__Dataset records__.
** START **

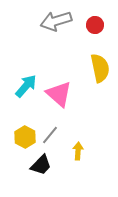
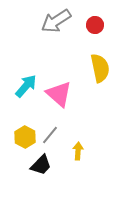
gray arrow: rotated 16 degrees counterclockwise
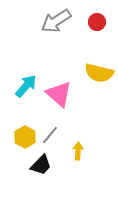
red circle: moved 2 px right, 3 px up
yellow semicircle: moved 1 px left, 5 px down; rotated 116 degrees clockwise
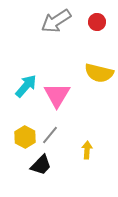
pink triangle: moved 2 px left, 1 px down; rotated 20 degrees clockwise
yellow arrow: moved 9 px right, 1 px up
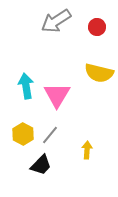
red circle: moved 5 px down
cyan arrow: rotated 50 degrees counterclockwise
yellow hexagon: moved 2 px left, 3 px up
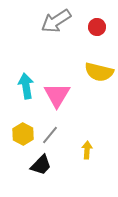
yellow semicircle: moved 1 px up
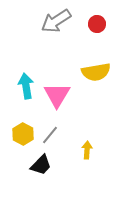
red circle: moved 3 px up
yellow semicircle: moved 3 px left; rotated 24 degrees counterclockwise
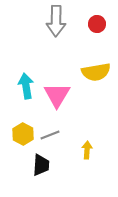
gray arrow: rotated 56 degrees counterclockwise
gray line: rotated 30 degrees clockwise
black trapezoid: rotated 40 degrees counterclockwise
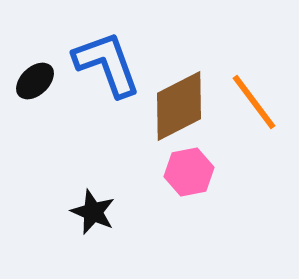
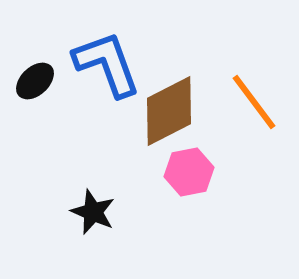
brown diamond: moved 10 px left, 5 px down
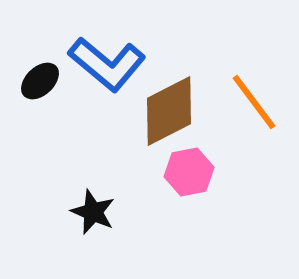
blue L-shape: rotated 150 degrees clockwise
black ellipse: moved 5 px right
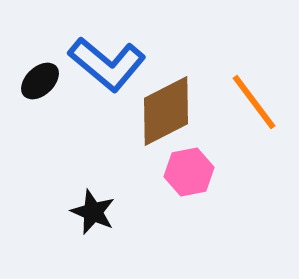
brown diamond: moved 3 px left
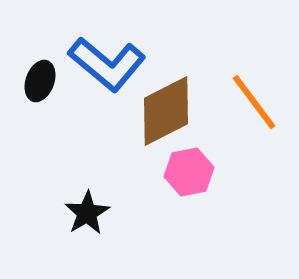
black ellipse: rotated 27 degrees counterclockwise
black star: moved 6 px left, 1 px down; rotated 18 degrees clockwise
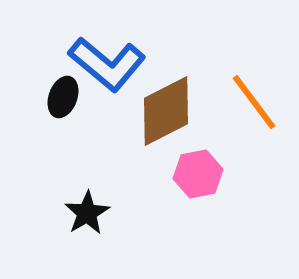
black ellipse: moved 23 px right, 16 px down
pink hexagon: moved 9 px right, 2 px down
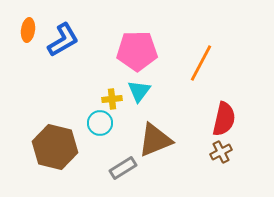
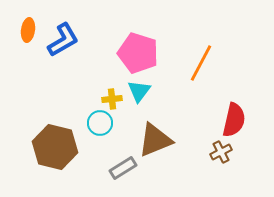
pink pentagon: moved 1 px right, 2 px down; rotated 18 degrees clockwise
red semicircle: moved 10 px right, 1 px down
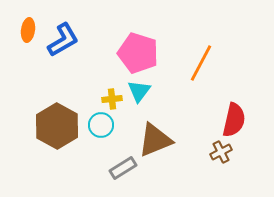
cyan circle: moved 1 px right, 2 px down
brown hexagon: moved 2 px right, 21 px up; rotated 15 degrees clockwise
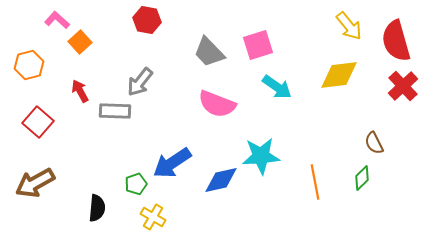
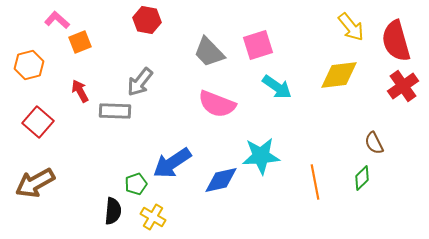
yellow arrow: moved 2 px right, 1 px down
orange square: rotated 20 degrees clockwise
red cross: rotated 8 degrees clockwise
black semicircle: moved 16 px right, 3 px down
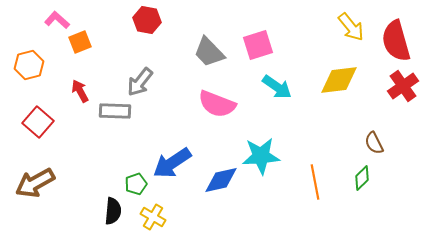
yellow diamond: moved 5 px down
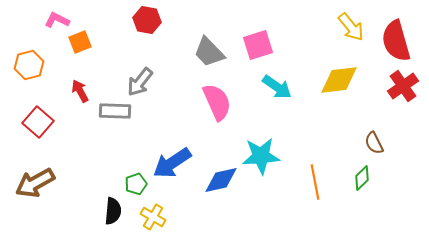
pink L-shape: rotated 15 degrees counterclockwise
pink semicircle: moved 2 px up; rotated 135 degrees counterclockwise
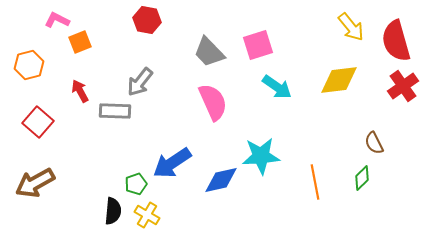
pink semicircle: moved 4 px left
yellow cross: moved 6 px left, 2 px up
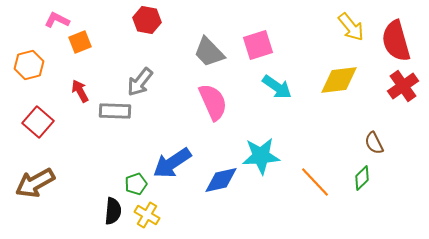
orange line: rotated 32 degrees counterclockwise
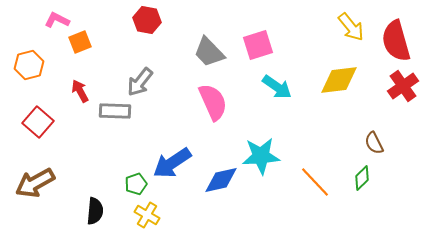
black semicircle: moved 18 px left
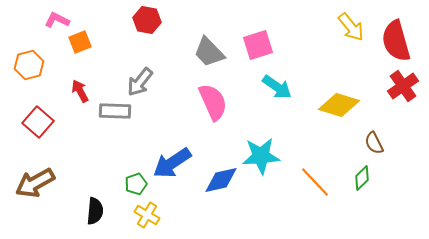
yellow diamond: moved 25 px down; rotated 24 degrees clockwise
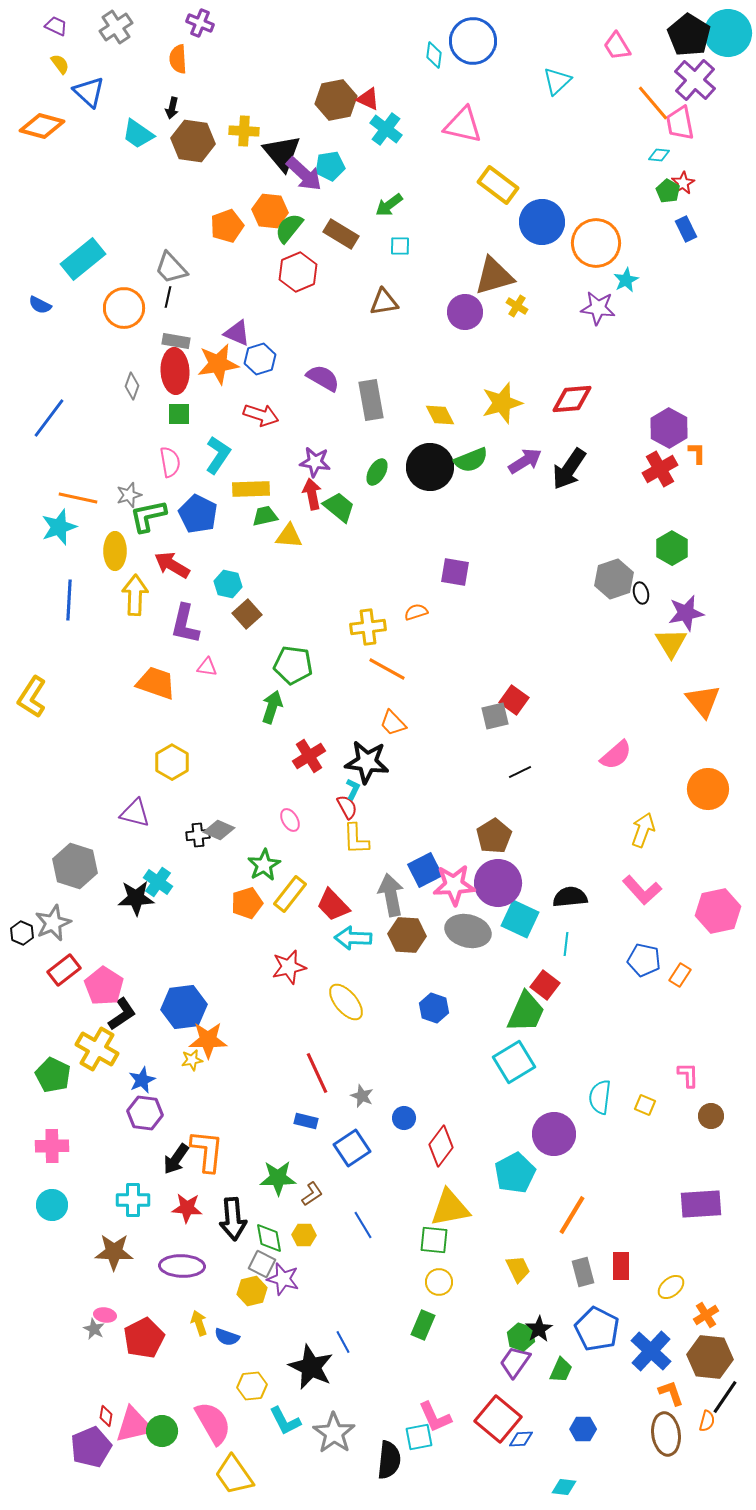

** END **
** START **

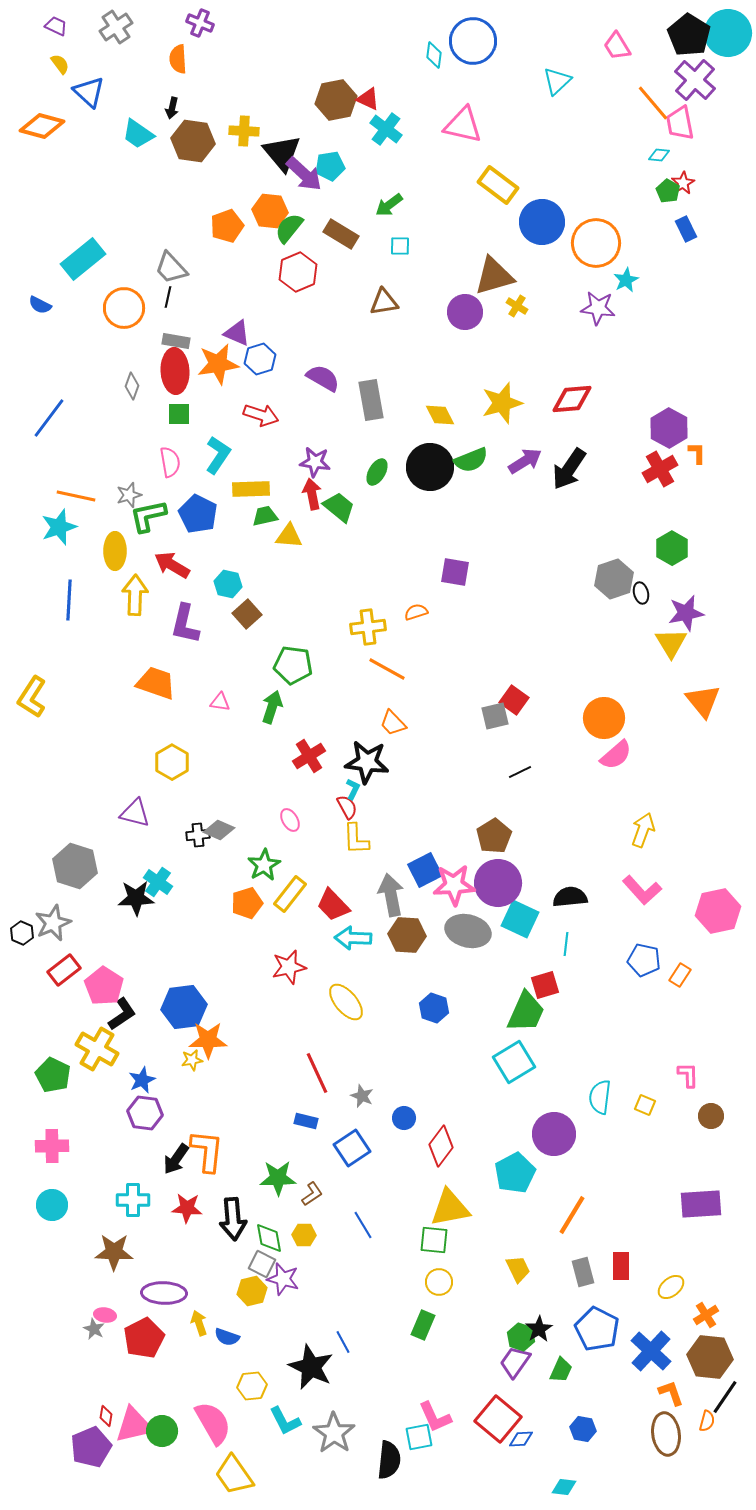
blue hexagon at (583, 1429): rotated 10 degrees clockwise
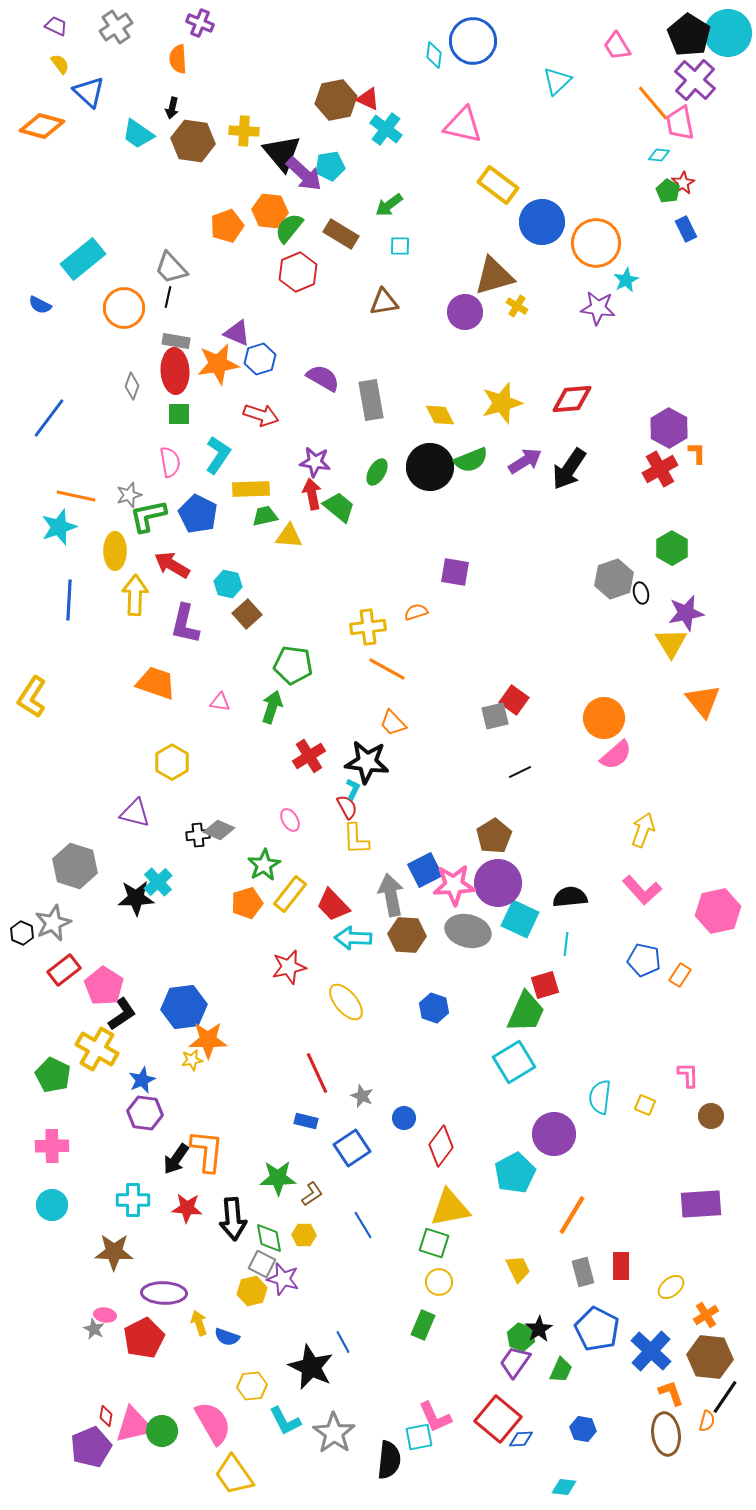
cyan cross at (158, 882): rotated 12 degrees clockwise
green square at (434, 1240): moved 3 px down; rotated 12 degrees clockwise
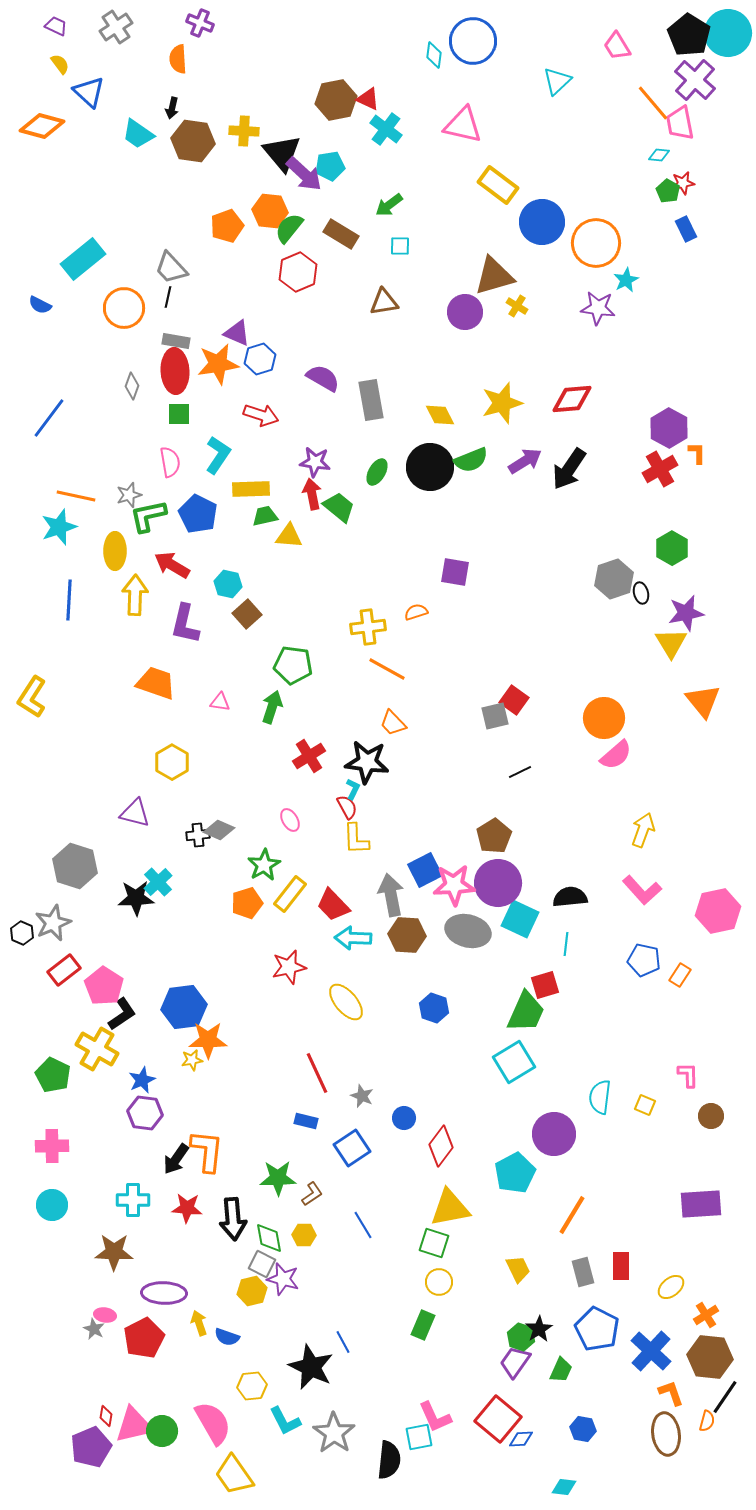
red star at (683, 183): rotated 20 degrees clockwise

** END **

__Stated exercise__. Find every item above that contains the word "left" and copy each one out in full. Case counts.

__Exercise solution__.
yellow semicircle: moved 1 px left, 5 px down; rotated 116 degrees clockwise
pink triangle: moved 2 px left, 1 px down; rotated 20 degrees clockwise
yellow hexagon: moved 2 px left, 3 px up
yellow semicircle: moved 3 px left; rotated 24 degrees counterclockwise
brown diamond: moved 10 px left, 5 px down
brown diamond: moved 3 px left
black star: moved 6 px left, 1 px down; rotated 18 degrees clockwise
pink semicircle: moved 4 px left
yellow cross: moved 6 px left, 2 px up
black semicircle: moved 18 px left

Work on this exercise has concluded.